(Dataset excerpts)

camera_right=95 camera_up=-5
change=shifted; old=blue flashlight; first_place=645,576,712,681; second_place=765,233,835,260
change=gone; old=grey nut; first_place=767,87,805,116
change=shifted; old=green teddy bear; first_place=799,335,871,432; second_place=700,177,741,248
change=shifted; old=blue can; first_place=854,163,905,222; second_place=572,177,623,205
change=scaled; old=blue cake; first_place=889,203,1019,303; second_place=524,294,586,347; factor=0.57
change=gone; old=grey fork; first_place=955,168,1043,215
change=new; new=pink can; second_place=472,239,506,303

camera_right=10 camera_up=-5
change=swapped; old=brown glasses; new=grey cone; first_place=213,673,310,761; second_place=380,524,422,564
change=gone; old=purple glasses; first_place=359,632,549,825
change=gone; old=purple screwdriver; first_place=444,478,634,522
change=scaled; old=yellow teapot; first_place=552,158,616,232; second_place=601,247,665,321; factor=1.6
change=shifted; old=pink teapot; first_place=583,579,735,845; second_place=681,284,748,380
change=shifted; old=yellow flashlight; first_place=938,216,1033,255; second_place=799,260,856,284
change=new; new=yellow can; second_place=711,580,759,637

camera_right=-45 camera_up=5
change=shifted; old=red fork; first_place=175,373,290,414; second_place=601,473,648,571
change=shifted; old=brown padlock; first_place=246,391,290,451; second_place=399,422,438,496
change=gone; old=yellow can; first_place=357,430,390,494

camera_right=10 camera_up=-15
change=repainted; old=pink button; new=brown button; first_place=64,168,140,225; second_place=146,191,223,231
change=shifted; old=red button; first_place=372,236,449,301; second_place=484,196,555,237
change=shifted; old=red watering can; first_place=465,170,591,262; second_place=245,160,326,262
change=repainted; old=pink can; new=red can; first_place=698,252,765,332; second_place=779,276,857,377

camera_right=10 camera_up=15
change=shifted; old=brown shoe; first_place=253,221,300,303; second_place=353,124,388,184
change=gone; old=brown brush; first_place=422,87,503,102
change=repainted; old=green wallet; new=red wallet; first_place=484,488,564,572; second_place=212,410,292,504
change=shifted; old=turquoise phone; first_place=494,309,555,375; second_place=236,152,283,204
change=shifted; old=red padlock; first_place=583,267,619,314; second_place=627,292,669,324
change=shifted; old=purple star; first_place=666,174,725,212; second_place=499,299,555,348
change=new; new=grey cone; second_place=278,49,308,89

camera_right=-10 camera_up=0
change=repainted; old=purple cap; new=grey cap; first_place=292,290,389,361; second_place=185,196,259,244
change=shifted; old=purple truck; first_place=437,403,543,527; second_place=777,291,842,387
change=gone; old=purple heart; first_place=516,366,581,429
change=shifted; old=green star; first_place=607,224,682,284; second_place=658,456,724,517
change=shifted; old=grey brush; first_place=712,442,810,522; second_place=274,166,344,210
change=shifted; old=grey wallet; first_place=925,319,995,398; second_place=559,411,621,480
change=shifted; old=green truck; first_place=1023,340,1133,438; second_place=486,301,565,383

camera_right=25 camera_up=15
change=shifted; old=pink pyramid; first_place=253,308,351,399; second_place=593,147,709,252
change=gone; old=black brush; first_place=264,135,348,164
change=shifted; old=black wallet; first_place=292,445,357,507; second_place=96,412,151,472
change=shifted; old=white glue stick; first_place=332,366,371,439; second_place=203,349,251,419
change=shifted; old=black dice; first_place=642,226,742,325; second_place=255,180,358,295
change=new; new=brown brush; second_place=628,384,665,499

Exercise: Could you return all of the data exactly as written?

Response for this exercise:
camera_right=95 camera_up=-5
change=shifted; old=blue flashlight; first_place=645,576,712,681; second_place=765,233,835,260
change=gone; old=grey nut; first_place=767,87,805,116
change=shifted; old=green teddy bear; first_place=799,335,871,432; second_place=700,177,741,248
change=shifted; old=blue can; first_place=854,163,905,222; second_place=572,177,623,205
change=scaled; old=blue cake; first_place=889,203,1019,303; second_place=524,294,586,347; factor=0.57
change=gone; old=grey fork; first_place=955,168,1043,215
change=new; new=pink can; second_place=472,239,506,303

camera_right=10 camera_up=-5
change=swapped; old=brown glasses; new=grey cone; first_place=213,673,310,761; second_place=380,524,422,564
change=gone; old=purple glasses; first_place=359,632,549,825
change=gone; old=purple screwdriver; first_place=444,478,634,522
change=scaled; old=yellow teapot; first_place=552,158,616,232; second_place=601,247,665,321; factor=1.6
change=shifted; old=pink teapot; first_place=583,579,735,845; second_place=681,284,748,380
change=shifted; old=yellow flashlight; first_place=938,216,1033,255; second_place=799,260,856,284
change=new; new=yellow can; second_place=711,580,759,637

camera_right=-45 camera_up=5
change=shifted; old=red fork; first_place=175,373,290,414; second_place=601,473,648,571
change=shifted; old=brown padlock; first_place=246,391,290,451; second_place=399,422,438,496
change=gone; old=yellow can; first_place=357,430,390,494

camera_right=10 camera_up=-15
change=repainted; old=pink button; new=brown button; first_place=64,168,140,225; second_place=146,191,223,231
change=shifted; old=red button; first_place=372,236,449,301; second_place=484,196,555,237
change=shifted; old=red watering can; first_place=465,170,591,262; second_place=245,160,326,262
change=repainted; old=pink can; new=red can; first_place=698,252,765,332; second_place=779,276,857,377

camera_right=10 camera_up=15
change=shifted; old=brown shoe; first_place=253,221,300,303; second_place=353,124,388,184
change=gone; old=brown brush; first_place=422,87,503,102
change=repainted; old=green wallet; new=red wallet; first_place=484,488,564,572; second_place=212,410,292,504
change=shifted; old=turquoise phone; first_place=494,309,555,375; second_place=236,152,283,204
change=shifted; old=red padlock; first_place=583,267,619,314; second_place=627,292,669,324
change=shifted; old=purple star; first_place=666,174,725,212; second_place=499,299,555,348
change=new; new=grey cone; second_place=278,49,308,89

camera_right=-10 camera_up=0
change=repainted; old=purple cap; new=grey cap; first_place=292,290,389,361; second_place=185,196,259,244
change=shifted; old=purple truck; first_place=437,403,543,527; second_place=777,291,842,387
change=gone; old=purple heart; first_place=516,366,581,429
change=shifted; old=green star; first_place=607,224,682,284; second_place=658,456,724,517
change=shifted; old=grey brush; first_place=712,442,810,522; second_place=274,166,344,210
change=shifted; old=grey wallet; first_place=925,319,995,398; second_place=559,411,621,480
change=shifted; old=green truck; first_place=1023,340,1133,438; second_place=486,301,565,383

camera_right=25 camera_up=15
change=shifted; old=pink pyramid; first_place=253,308,351,399; second_place=593,147,709,252
change=gone; old=black brush; first_place=264,135,348,164
change=shifted; old=black wallet; first_place=292,445,357,507; second_place=96,412,151,472
change=shifted; old=white glue stick; first_place=332,366,371,439; second_place=203,349,251,419
change=shifted; old=black dice; first_place=642,226,742,325; second_place=255,180,358,295
change=new; new=brown brush; second_place=628,384,665,499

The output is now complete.